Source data
◆ ◆ ◆

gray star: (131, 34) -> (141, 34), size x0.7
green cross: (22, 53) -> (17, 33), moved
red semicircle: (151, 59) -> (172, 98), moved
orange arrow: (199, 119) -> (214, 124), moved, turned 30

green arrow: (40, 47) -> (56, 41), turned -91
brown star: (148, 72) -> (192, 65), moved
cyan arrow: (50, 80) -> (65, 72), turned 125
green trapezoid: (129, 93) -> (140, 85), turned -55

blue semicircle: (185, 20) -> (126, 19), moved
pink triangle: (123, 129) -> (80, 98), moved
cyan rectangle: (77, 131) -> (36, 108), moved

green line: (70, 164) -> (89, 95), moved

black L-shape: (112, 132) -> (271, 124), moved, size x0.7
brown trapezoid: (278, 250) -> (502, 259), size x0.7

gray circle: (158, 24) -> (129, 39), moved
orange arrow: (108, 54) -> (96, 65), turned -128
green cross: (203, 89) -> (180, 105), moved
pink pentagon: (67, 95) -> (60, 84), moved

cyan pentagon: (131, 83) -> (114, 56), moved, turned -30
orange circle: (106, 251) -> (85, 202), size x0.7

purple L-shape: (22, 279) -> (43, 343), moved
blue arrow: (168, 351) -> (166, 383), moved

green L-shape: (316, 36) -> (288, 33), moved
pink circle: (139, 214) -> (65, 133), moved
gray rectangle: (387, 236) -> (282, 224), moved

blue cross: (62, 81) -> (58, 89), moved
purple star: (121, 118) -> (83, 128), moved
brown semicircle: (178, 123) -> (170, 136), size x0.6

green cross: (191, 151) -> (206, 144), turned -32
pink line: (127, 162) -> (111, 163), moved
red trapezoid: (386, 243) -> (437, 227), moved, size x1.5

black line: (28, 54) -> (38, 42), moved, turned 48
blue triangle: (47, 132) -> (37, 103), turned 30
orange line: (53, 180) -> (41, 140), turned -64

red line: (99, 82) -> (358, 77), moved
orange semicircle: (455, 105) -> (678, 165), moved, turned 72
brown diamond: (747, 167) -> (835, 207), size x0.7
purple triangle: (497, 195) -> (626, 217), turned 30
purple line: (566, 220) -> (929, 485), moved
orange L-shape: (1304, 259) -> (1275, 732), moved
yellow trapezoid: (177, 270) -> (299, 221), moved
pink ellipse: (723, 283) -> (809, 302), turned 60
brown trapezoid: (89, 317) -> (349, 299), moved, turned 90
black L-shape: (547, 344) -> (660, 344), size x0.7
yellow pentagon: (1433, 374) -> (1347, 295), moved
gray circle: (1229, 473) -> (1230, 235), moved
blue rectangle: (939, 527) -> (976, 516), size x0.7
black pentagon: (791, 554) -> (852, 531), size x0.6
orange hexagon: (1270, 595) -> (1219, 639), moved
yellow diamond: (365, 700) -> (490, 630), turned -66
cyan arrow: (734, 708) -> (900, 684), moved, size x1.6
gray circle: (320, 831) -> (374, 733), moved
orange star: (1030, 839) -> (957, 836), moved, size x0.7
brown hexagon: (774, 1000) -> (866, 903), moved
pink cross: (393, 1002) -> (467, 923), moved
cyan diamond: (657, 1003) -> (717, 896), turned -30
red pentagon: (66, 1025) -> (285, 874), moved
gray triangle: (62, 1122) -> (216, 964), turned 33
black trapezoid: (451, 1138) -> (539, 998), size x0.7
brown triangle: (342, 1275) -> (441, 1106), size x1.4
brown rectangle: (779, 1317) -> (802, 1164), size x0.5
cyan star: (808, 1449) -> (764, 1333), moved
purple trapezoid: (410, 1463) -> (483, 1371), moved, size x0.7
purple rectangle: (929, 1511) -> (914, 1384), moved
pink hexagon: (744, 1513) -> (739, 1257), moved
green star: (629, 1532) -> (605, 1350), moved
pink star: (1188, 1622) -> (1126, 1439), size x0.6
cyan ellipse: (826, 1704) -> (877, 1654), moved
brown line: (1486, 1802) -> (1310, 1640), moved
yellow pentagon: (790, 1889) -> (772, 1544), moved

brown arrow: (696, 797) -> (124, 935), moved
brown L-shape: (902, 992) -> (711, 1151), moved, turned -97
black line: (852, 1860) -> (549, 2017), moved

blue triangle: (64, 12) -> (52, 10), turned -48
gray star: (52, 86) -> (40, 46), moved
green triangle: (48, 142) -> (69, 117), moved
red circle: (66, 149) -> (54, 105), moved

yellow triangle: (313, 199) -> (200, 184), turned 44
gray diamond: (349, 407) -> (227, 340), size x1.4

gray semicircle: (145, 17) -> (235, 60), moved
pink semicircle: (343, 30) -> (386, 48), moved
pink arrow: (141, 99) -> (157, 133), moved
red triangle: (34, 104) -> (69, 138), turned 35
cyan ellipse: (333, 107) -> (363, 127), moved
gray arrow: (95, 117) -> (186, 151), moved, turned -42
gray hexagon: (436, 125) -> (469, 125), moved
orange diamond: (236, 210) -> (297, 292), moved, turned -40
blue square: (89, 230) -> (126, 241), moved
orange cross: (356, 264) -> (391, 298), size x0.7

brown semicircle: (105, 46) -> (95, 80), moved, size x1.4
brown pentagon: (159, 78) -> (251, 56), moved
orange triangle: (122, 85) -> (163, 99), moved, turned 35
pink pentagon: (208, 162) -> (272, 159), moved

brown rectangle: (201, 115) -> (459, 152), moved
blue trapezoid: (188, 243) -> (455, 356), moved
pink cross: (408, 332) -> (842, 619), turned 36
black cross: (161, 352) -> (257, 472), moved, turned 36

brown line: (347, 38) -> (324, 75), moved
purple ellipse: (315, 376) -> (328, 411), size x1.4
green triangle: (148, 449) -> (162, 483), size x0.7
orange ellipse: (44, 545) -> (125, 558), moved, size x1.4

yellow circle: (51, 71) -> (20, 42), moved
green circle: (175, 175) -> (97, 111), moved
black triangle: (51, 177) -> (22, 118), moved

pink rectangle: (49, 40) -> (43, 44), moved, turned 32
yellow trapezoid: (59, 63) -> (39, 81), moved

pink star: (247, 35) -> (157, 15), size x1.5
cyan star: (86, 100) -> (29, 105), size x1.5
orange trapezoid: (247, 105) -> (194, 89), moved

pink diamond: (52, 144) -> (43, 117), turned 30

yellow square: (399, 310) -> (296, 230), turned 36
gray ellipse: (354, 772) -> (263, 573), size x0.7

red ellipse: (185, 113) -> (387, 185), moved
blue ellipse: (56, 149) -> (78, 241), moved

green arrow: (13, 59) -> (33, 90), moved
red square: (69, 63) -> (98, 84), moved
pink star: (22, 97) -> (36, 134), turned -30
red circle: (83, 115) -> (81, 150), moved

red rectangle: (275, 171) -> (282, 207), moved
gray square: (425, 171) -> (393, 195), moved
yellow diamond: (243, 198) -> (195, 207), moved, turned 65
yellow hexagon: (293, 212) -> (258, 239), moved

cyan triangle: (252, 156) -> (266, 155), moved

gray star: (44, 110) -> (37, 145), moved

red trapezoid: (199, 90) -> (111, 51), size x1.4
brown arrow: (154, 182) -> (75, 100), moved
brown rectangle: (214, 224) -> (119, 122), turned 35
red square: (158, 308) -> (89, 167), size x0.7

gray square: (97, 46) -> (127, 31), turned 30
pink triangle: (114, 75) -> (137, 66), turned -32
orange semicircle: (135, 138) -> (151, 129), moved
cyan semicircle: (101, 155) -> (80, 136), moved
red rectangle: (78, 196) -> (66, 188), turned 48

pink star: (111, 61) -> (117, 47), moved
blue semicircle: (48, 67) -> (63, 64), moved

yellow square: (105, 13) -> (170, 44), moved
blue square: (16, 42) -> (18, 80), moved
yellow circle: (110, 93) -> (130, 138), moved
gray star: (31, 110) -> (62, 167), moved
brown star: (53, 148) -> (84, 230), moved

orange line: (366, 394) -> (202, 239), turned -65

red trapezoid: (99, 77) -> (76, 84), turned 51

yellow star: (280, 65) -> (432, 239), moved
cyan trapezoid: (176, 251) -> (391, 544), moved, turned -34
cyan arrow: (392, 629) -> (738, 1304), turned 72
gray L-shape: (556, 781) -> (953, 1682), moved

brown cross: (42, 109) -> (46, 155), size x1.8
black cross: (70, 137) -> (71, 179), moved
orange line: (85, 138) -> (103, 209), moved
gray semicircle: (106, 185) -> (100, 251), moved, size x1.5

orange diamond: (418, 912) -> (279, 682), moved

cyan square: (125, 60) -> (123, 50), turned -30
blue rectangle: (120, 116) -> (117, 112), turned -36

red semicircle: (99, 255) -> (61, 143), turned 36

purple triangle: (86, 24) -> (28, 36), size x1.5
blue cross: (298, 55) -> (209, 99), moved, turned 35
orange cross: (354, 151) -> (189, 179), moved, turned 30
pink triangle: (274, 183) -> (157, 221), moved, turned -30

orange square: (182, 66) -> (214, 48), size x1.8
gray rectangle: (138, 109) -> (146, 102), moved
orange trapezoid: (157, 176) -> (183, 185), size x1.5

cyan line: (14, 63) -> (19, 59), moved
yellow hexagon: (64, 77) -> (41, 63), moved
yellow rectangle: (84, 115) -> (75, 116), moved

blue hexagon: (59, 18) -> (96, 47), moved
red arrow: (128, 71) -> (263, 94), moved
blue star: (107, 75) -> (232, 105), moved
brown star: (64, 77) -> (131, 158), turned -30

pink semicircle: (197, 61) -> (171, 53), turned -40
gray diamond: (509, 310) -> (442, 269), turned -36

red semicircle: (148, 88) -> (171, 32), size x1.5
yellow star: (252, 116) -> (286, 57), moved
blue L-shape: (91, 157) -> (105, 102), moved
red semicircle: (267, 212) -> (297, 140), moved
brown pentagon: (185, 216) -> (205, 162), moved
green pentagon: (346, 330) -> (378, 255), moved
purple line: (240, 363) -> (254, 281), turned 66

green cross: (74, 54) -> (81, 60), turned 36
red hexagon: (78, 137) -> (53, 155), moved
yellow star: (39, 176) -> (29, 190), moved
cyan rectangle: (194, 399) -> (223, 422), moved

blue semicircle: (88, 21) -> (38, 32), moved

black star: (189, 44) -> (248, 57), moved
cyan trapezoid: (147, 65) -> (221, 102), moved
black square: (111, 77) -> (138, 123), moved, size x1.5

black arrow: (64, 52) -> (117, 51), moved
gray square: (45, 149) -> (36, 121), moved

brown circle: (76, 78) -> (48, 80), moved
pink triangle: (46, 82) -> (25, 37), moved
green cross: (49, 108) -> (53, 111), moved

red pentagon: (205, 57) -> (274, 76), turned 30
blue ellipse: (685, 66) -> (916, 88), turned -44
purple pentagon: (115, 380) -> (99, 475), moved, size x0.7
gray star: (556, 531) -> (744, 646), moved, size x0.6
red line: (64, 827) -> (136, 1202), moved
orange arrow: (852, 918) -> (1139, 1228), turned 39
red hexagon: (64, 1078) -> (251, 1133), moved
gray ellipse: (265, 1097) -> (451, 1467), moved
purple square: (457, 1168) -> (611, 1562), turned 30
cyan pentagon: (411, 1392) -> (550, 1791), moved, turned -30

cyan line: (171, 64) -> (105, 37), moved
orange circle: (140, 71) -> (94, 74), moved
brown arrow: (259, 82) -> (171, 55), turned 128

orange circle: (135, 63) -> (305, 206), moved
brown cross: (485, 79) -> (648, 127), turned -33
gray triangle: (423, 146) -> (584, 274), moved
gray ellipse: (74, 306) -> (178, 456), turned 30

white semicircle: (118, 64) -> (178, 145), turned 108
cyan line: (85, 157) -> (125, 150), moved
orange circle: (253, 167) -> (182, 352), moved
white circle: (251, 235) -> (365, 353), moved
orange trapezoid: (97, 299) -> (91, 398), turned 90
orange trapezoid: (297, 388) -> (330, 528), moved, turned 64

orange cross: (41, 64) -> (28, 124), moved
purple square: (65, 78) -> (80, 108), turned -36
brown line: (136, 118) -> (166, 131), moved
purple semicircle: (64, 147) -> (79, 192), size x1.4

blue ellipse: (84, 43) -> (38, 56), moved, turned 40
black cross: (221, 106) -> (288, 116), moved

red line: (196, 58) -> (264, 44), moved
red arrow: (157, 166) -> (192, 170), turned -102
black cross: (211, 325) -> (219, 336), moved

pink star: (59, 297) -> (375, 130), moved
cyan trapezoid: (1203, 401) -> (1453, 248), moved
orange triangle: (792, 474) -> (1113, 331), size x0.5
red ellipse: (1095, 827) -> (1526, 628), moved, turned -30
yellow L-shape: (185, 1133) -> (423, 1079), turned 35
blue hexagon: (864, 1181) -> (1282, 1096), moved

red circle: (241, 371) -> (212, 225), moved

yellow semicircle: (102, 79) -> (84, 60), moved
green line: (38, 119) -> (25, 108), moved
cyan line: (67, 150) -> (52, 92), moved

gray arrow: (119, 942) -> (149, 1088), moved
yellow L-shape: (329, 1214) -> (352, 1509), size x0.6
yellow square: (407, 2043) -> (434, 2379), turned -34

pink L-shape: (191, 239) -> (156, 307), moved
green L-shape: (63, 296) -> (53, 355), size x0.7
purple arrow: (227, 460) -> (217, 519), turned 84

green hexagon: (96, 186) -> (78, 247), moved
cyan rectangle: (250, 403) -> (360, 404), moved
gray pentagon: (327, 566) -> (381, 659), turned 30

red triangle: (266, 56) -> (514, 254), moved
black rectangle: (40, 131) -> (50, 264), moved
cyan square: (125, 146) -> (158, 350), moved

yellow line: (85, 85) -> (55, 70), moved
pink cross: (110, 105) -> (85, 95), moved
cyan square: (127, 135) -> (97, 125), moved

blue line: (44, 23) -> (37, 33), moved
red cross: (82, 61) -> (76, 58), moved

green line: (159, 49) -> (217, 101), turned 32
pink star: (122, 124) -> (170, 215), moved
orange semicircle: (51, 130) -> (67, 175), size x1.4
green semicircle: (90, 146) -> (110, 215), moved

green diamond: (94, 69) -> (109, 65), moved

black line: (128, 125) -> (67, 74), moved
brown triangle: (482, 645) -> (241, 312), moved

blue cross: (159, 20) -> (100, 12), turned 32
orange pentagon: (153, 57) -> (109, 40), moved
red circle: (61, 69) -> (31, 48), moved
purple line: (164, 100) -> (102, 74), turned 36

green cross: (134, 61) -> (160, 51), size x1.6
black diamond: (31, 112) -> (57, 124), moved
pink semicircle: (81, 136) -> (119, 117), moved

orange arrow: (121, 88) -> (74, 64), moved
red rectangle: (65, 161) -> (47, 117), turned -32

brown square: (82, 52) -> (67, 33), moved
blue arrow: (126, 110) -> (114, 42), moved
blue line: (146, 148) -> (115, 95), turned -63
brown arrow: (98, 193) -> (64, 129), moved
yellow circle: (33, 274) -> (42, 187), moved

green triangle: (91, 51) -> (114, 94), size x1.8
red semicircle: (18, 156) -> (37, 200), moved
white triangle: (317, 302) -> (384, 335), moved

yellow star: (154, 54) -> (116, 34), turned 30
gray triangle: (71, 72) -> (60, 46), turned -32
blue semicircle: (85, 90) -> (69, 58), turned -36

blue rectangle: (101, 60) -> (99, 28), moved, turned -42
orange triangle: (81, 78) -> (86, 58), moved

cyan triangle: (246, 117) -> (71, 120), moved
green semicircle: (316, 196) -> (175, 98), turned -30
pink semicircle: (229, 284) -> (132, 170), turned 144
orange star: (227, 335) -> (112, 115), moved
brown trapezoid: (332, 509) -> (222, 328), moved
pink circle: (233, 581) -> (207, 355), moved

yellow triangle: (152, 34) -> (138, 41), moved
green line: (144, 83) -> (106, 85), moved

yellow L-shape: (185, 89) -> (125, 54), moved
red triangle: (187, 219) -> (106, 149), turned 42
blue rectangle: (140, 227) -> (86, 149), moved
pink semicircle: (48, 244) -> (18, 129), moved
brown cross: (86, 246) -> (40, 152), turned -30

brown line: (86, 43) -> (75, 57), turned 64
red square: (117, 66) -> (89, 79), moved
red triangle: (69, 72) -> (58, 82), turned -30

◆ ◆ ◆

**About this exercise:**
Which lines of the data include the word "white"? Copy each one.

**Your solution:**
white semicircle: (118, 64) -> (178, 145), turned 108
white circle: (251, 235) -> (365, 353), moved
white triangle: (317, 302) -> (384, 335), moved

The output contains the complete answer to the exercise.